------ Records shown

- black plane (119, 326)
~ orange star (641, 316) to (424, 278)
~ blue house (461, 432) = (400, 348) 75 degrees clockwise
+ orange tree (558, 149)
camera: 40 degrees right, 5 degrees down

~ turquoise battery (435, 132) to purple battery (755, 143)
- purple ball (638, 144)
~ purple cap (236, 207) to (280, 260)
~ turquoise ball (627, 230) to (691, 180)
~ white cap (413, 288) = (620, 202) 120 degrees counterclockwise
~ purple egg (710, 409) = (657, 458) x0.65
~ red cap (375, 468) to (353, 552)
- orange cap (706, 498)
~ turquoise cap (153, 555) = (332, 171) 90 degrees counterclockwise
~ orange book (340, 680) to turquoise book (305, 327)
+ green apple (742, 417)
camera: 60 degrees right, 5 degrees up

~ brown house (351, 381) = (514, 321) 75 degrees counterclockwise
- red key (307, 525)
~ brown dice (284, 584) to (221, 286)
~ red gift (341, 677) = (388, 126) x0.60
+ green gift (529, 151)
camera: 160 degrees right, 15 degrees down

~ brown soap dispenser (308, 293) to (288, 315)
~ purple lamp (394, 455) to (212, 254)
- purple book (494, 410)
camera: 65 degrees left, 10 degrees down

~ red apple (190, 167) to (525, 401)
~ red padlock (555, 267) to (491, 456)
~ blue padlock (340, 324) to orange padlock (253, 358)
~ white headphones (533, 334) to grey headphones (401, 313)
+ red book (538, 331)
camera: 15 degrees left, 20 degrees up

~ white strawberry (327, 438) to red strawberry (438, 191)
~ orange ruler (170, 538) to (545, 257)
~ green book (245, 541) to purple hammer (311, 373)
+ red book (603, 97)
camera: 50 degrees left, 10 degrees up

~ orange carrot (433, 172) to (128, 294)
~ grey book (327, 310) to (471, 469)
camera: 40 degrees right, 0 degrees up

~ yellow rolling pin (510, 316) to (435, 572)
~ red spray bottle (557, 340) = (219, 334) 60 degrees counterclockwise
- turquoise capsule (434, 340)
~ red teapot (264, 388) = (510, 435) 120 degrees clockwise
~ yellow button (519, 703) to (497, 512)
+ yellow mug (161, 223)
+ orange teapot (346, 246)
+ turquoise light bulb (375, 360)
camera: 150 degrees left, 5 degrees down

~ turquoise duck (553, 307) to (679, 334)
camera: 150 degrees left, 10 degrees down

------------

• What needs to be done
Your answer should be the lines from the one containing "75 degrees counterclockwise" through the last line of the records, repeated exactly and with nothing added.

• Your solution
~ brown house (351, 381) = (514, 321) 75 degrees counterclockwise
- red key (307, 525)
~ brown dice (284, 584) to (221, 286)
~ red gift (341, 677) = (388, 126) x0.60
+ green gift (529, 151)
camera: 160 degrees right, 15 degrees down

~ brown soap dispenser (308, 293) to (288, 315)
~ purple lamp (394, 455) to (212, 254)
- purple book (494, 410)
camera: 65 degrees left, 10 degrees down

~ red apple (190, 167) to (525, 401)
~ red padlock (555, 267) to (491, 456)
~ blue padlock (340, 324) to orange padlock (253, 358)
~ white headphones (533, 334) to grey headphones (401, 313)
+ red book (538, 331)
camera: 15 degrees left, 20 degrees up

~ white strawberry (327, 438) to red strawberry (438, 191)
~ orange ruler (170, 538) to (545, 257)
~ green book (245, 541) to purple hammer (311, 373)
+ red book (603, 97)
camera: 50 degrees left, 10 degrees up

~ orange carrot (433, 172) to (128, 294)
~ grey book (327, 310) to (471, 469)
camera: 40 degrees right, 0 degrees up

~ yellow rolling pin (510, 316) to (435, 572)
~ red spray bottle (557, 340) = (219, 334) 60 degrees counterclockwise
- turquoise capsule (434, 340)
~ red teapot (264, 388) = (510, 435) 120 degrees clockwise
~ yellow button (519, 703) to (497, 512)
+ yellow mug (161, 223)
+ orange teapot (346, 246)
+ turquoise light bulb (375, 360)
camera: 150 degrees left, 5 degrees down

~ turquoise duck (553, 307) to (679, 334)
camera: 150 degrees left, 10 degrees down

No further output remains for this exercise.